Your task
Work through the data and report how many lines include the string "plus", giving the number alone.

Records for processing
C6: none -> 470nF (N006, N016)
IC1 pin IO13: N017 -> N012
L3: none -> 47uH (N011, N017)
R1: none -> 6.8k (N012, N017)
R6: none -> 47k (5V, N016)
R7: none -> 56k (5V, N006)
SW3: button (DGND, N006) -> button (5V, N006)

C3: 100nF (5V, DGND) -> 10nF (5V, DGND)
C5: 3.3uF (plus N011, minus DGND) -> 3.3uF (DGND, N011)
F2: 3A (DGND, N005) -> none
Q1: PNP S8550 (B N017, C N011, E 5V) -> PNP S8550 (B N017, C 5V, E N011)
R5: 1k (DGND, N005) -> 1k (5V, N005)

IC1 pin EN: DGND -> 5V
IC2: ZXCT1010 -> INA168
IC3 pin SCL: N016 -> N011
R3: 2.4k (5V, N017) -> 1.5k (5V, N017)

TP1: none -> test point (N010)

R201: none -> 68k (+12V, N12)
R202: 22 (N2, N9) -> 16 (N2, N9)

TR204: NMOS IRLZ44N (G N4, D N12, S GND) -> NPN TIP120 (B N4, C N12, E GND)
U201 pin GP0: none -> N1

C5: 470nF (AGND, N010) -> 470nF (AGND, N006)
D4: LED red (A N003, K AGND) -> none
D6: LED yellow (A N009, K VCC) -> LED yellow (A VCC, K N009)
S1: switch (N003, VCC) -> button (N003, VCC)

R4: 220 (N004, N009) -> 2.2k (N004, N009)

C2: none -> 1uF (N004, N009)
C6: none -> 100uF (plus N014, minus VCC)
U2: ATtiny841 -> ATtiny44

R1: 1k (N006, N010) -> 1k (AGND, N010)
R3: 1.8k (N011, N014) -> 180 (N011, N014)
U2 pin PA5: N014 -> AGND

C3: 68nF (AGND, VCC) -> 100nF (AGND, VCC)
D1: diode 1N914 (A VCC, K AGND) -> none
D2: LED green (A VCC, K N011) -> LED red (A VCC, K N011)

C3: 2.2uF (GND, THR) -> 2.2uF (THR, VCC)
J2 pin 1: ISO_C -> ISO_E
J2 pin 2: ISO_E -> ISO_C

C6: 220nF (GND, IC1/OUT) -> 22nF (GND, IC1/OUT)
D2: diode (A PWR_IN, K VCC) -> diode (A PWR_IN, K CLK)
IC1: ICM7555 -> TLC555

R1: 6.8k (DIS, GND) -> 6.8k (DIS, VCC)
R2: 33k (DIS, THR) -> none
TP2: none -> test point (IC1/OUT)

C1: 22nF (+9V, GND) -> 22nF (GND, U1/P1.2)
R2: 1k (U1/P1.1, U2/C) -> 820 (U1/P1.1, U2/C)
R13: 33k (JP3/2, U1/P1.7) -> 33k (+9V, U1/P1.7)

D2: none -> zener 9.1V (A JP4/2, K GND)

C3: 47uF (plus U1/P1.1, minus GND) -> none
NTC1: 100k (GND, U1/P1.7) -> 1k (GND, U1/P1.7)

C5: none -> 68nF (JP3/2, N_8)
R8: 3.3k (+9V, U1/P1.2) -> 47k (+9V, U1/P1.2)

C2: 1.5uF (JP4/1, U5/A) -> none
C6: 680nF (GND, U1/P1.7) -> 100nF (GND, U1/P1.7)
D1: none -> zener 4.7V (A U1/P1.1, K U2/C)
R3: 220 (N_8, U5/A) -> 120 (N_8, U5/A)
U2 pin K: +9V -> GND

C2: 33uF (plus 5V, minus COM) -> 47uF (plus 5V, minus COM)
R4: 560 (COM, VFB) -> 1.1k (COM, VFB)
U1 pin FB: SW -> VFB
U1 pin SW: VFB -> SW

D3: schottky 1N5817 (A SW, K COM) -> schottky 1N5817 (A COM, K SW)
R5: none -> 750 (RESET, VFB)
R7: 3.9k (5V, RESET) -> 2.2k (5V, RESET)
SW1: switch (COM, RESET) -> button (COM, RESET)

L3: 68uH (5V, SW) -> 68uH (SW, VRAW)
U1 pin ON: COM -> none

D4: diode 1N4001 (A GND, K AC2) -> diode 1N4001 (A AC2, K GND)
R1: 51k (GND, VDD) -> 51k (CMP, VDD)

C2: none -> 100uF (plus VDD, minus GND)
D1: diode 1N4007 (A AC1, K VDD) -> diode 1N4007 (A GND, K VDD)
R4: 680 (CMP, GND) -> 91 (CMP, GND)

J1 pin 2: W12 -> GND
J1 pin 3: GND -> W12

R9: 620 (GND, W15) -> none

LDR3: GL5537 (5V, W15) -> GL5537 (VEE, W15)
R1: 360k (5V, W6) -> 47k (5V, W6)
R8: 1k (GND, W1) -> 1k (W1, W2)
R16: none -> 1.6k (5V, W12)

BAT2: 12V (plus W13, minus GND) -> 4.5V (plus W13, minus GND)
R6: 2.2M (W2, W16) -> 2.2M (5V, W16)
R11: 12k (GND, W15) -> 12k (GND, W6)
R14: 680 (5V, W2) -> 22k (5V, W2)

Result of this exercise
6